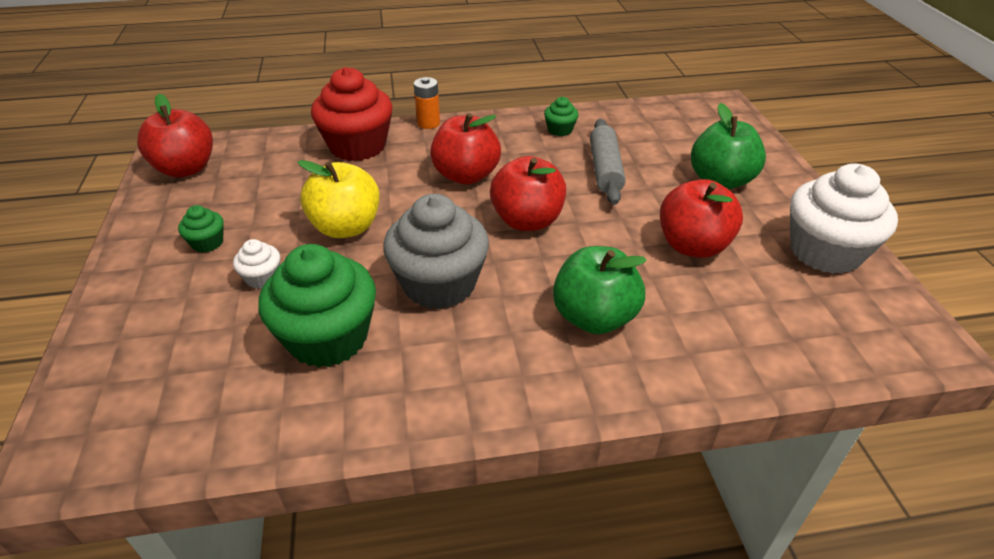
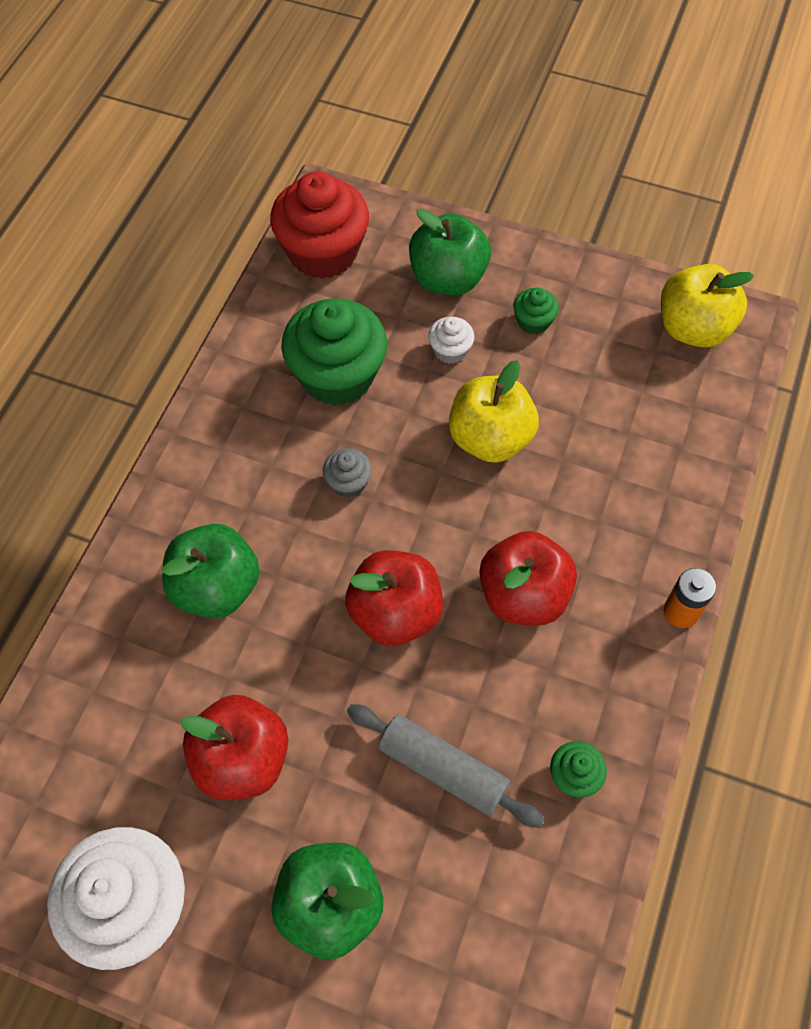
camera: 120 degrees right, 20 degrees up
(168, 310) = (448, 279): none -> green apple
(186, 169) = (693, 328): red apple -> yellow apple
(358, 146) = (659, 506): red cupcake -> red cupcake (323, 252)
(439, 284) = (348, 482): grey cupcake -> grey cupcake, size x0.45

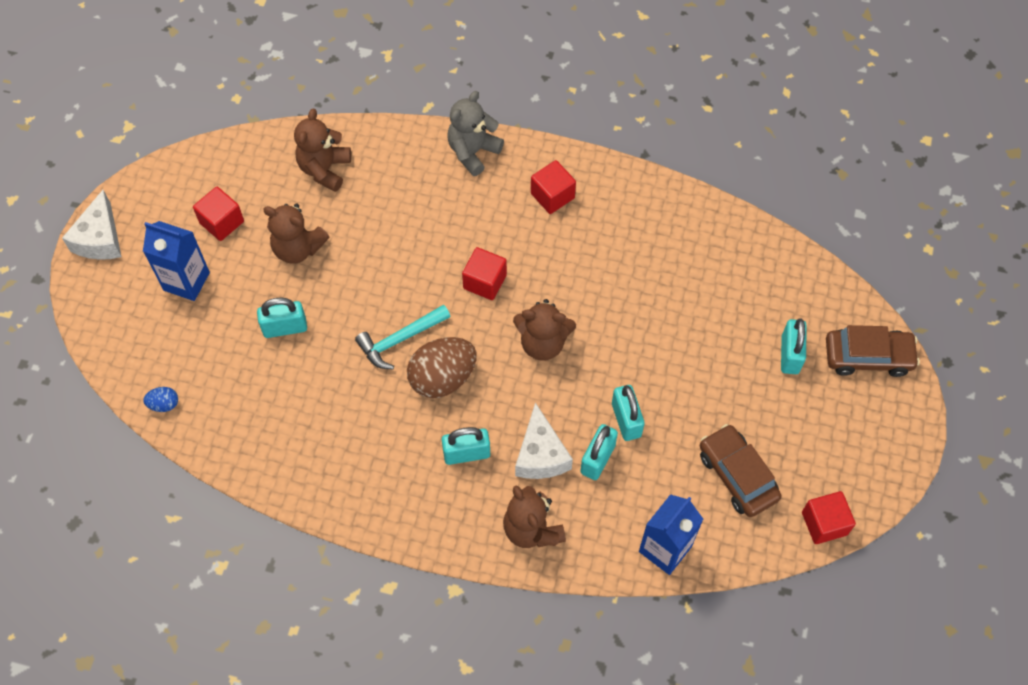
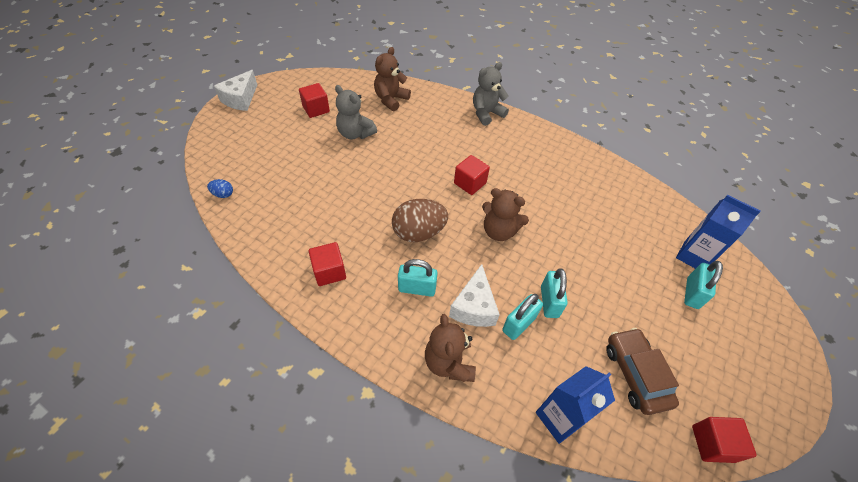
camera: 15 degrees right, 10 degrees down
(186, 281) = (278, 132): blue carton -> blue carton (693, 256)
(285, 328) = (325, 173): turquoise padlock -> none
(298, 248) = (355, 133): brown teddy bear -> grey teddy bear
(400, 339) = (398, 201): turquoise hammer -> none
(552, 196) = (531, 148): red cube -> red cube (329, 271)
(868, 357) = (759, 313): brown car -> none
************
▸ **Problem description**: Would you filter the entries above and keep each line that has the word "right"?

▸ **Result for this task**:
camera: 120 degrees right, 20 degrees up
camera: 15 degrees right, 10 degrees down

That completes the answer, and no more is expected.